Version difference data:

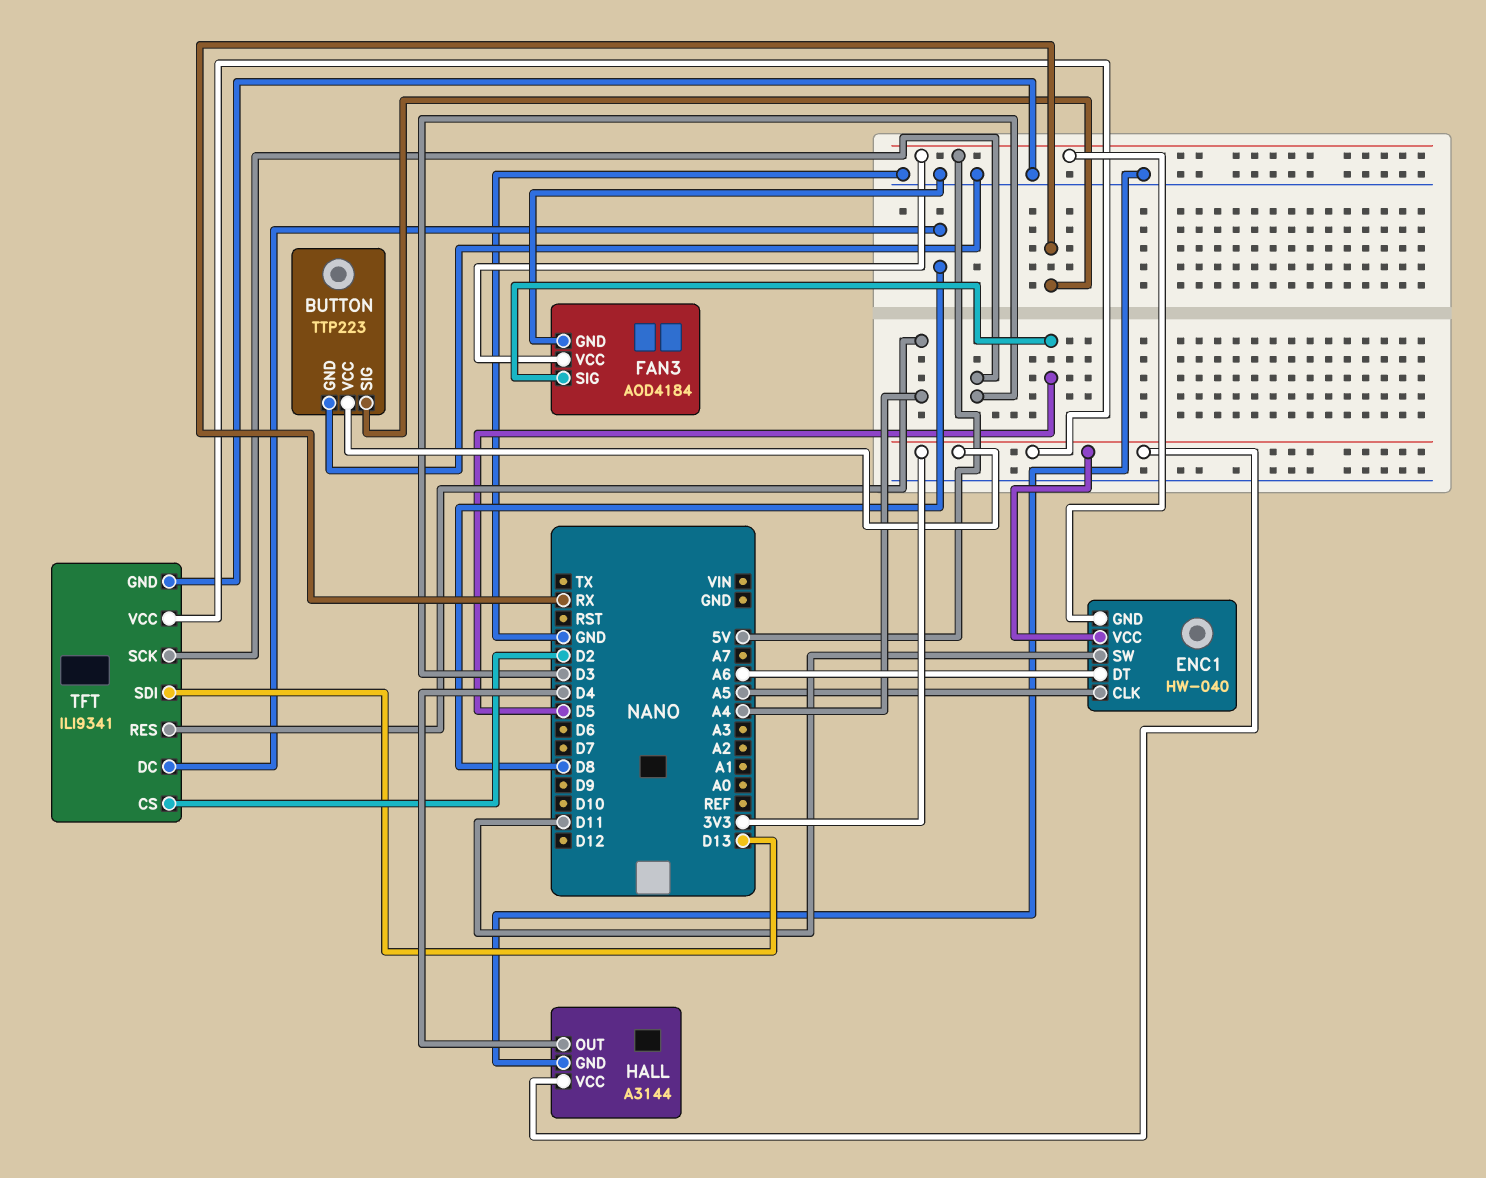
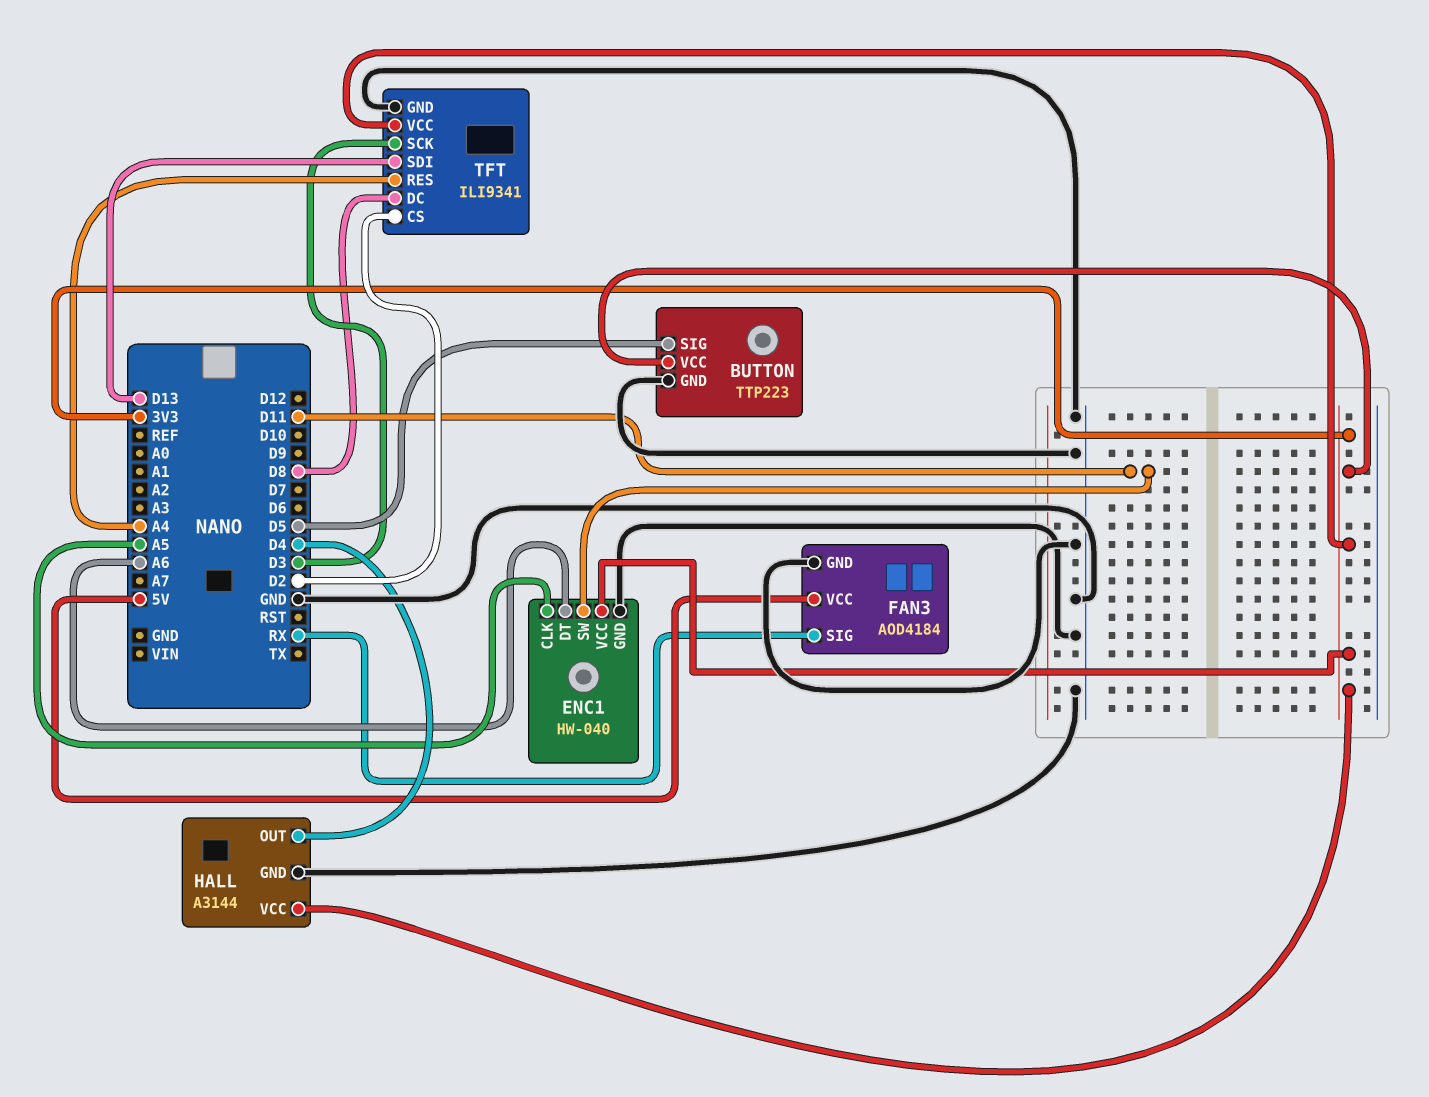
BUTTON pin SIG: RX -> D5
ENC1 pin GND: 5V -> GND
FAN3 pin SIG: D5 -> RX

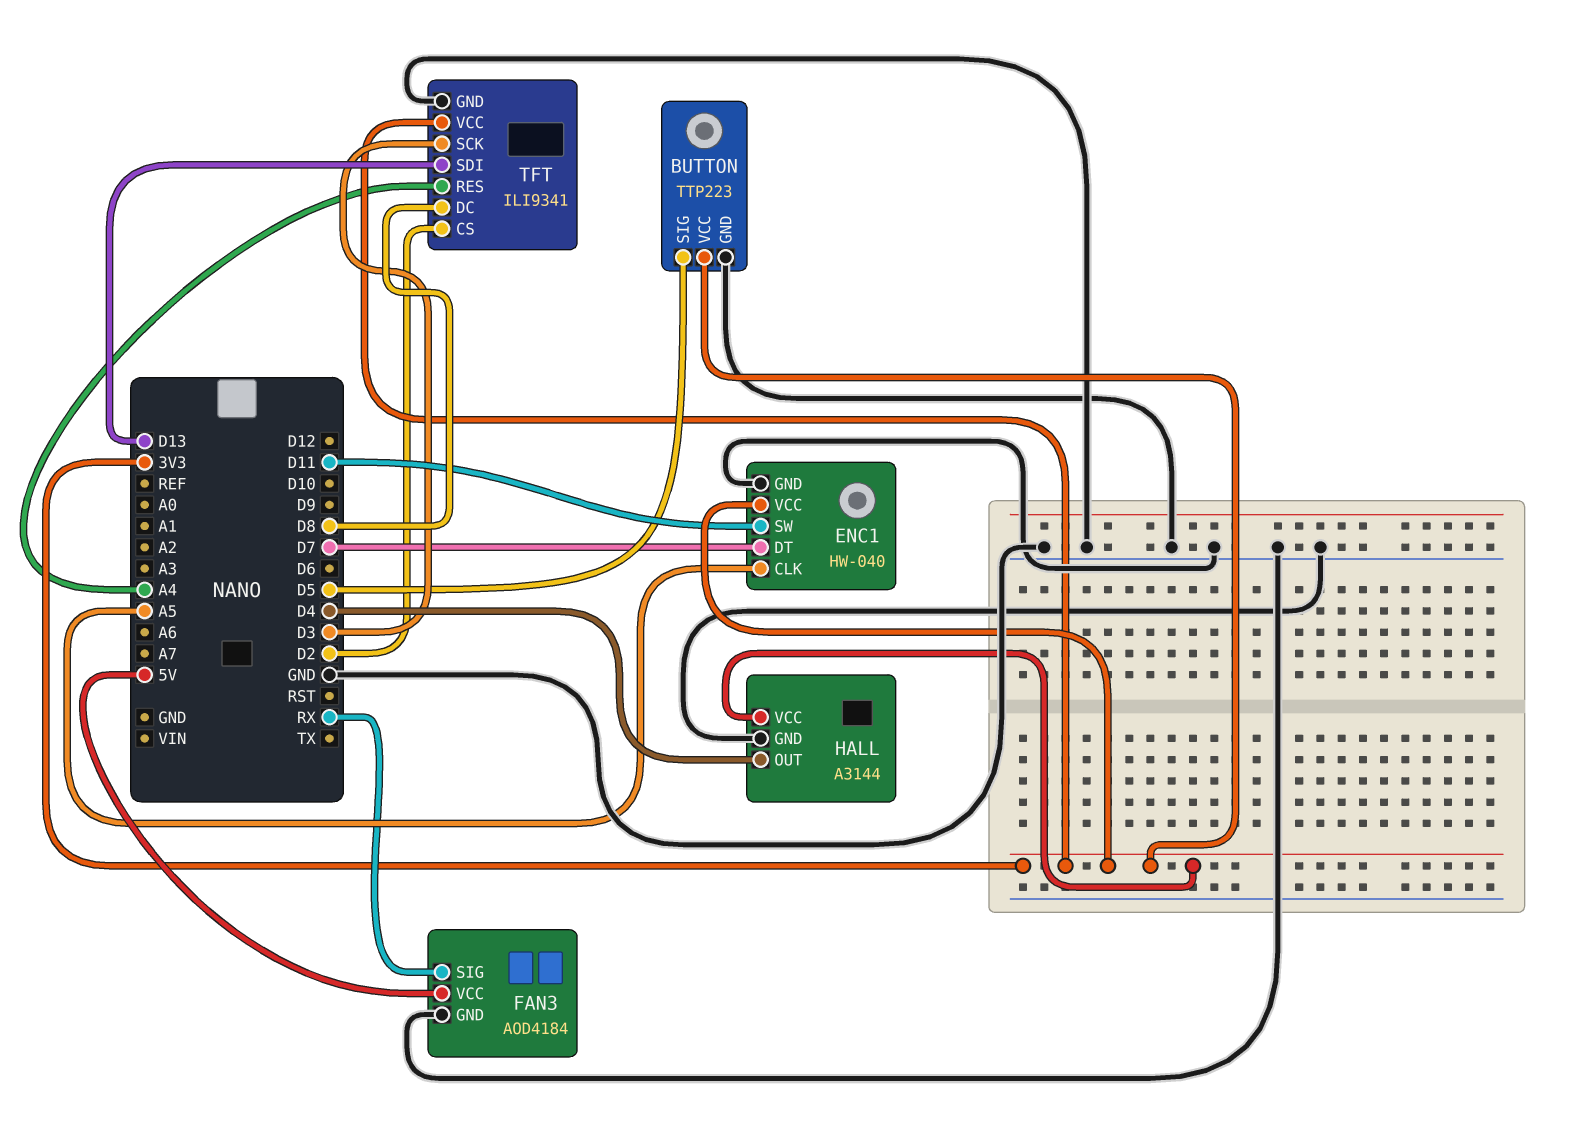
ENC1 pin DT: A6 -> D7

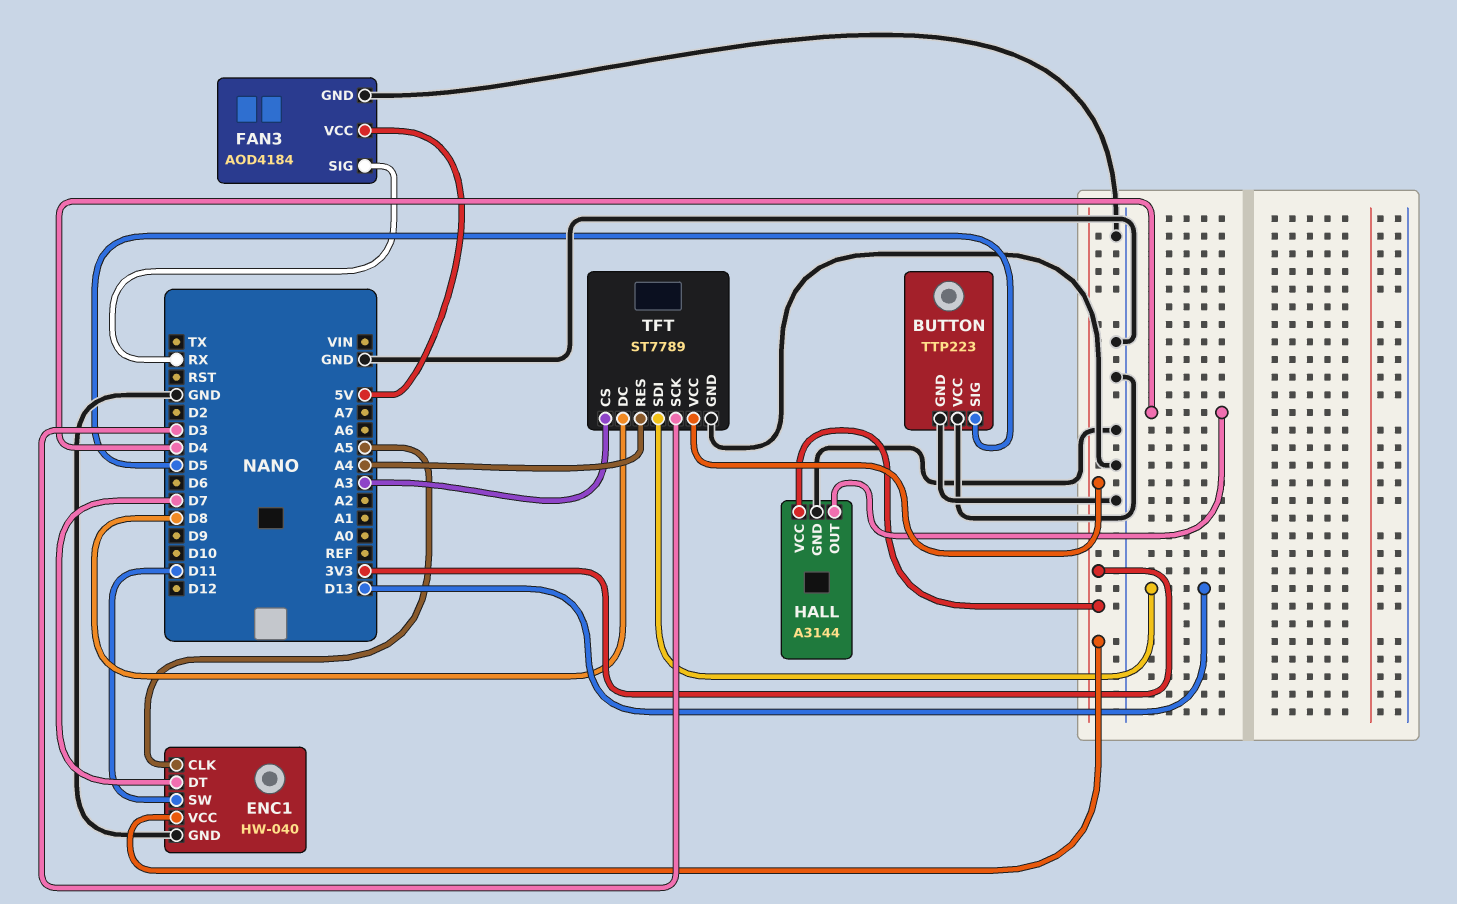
BUTTON pin VCC: 3V3 -> GND
TFT: ILI9341 -> ST7789
TFT pin CS: D2 -> A3

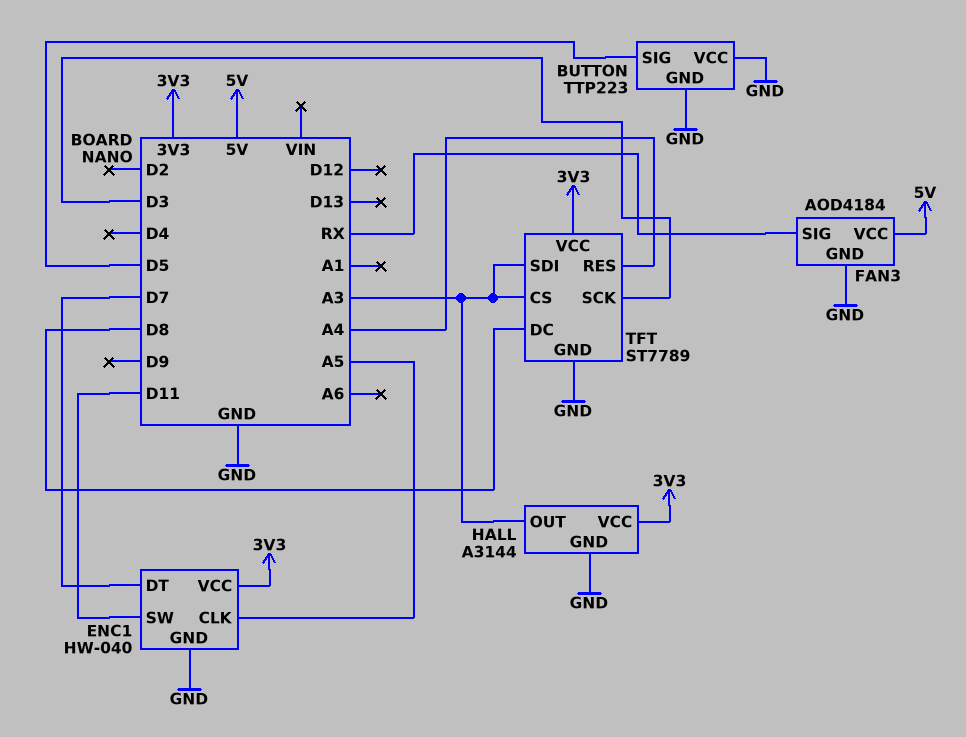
HALL pin OUT: D4 -> A3
TFT pin SDI: D13 -> A3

## What you are asked to do:
Pictures aren't part of the copy; return each record above exactly.

## Solution below:
BUTTON pin SIG: RX -> D5
ENC1 pin GND: 5V -> GND
FAN3 pin SIG: D5 -> RX

ENC1 pin DT: A6 -> D7

BUTTON pin VCC: 3V3 -> GND
TFT: ILI9341 -> ST7789
TFT pin CS: D2 -> A3

HALL pin OUT: D4 -> A3
TFT pin SDI: D13 -> A3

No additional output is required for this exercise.